Source information: Begin
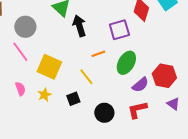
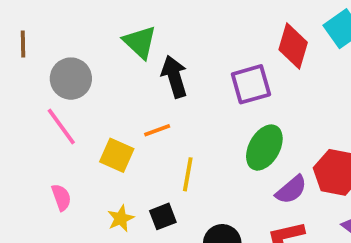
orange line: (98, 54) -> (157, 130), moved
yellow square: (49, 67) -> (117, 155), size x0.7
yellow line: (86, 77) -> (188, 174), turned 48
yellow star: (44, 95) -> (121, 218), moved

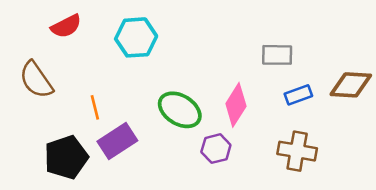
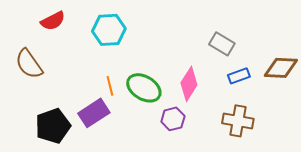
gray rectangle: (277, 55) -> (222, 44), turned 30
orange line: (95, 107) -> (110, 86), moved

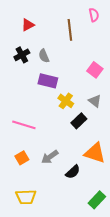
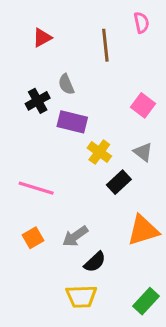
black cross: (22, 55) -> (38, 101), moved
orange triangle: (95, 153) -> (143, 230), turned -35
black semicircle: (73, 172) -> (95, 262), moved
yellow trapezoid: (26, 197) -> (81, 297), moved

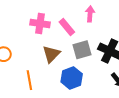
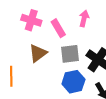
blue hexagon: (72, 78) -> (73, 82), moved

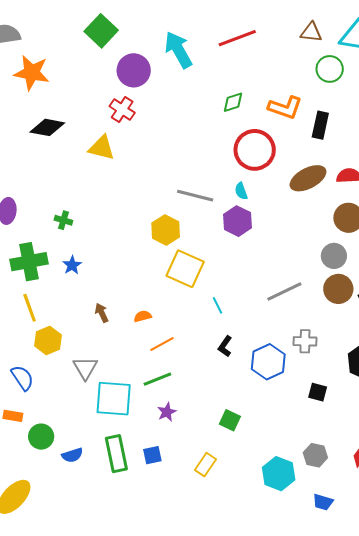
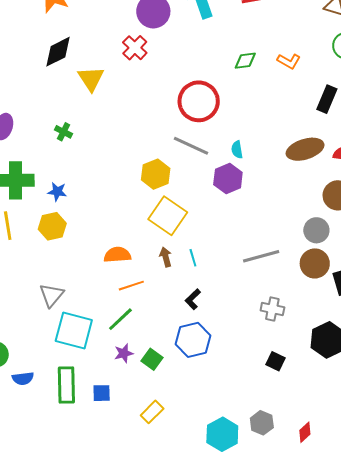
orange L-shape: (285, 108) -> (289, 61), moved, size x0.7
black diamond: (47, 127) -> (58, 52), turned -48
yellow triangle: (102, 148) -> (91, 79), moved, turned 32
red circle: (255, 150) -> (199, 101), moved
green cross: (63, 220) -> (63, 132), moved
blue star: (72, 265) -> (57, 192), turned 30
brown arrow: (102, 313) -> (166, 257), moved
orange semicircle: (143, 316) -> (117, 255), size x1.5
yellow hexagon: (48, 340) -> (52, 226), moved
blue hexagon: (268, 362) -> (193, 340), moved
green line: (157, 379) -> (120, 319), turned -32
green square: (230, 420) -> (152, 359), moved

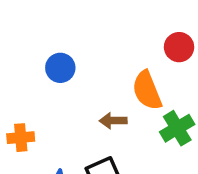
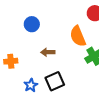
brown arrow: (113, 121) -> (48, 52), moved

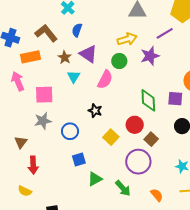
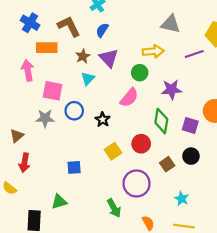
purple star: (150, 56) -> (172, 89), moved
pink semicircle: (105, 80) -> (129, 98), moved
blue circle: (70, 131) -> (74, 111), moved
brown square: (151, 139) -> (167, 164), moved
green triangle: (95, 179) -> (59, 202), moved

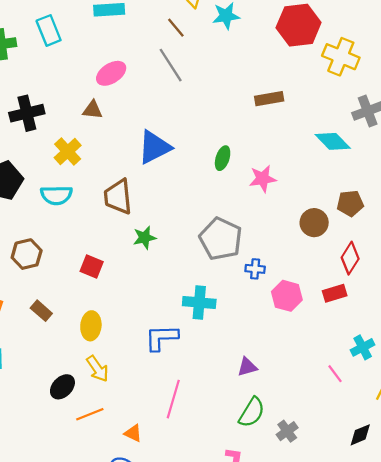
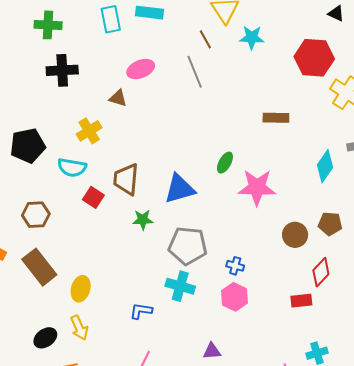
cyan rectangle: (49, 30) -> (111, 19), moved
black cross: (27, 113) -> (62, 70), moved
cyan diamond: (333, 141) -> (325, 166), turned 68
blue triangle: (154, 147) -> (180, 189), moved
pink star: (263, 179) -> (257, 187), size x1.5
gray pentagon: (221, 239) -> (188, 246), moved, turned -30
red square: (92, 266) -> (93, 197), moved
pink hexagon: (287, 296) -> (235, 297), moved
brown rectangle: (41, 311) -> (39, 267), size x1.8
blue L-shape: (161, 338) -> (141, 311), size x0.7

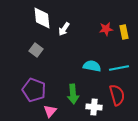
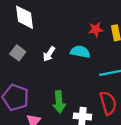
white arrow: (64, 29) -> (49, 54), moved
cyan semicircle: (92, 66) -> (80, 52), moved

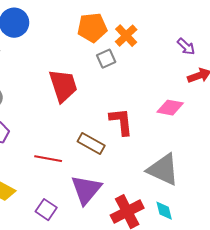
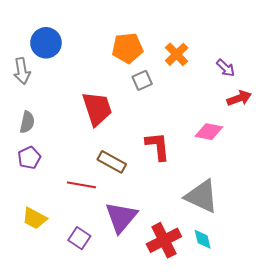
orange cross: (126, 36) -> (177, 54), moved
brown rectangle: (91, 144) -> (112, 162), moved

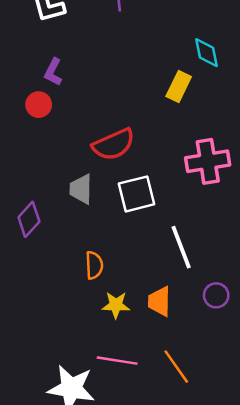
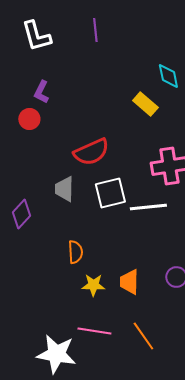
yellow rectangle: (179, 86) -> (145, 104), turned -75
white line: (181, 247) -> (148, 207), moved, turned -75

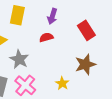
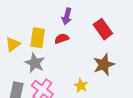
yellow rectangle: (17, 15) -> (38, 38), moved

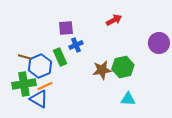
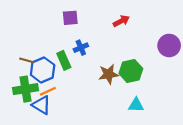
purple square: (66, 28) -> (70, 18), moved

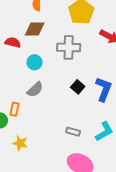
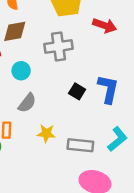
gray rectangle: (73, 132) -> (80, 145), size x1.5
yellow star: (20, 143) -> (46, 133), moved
Source information: End
List, from the entries above, every line in which the word "white" shows up.

Answer section:
white arrow: (64, 29) -> (49, 54), moved
white line: (181, 247) -> (148, 207), moved, turned -75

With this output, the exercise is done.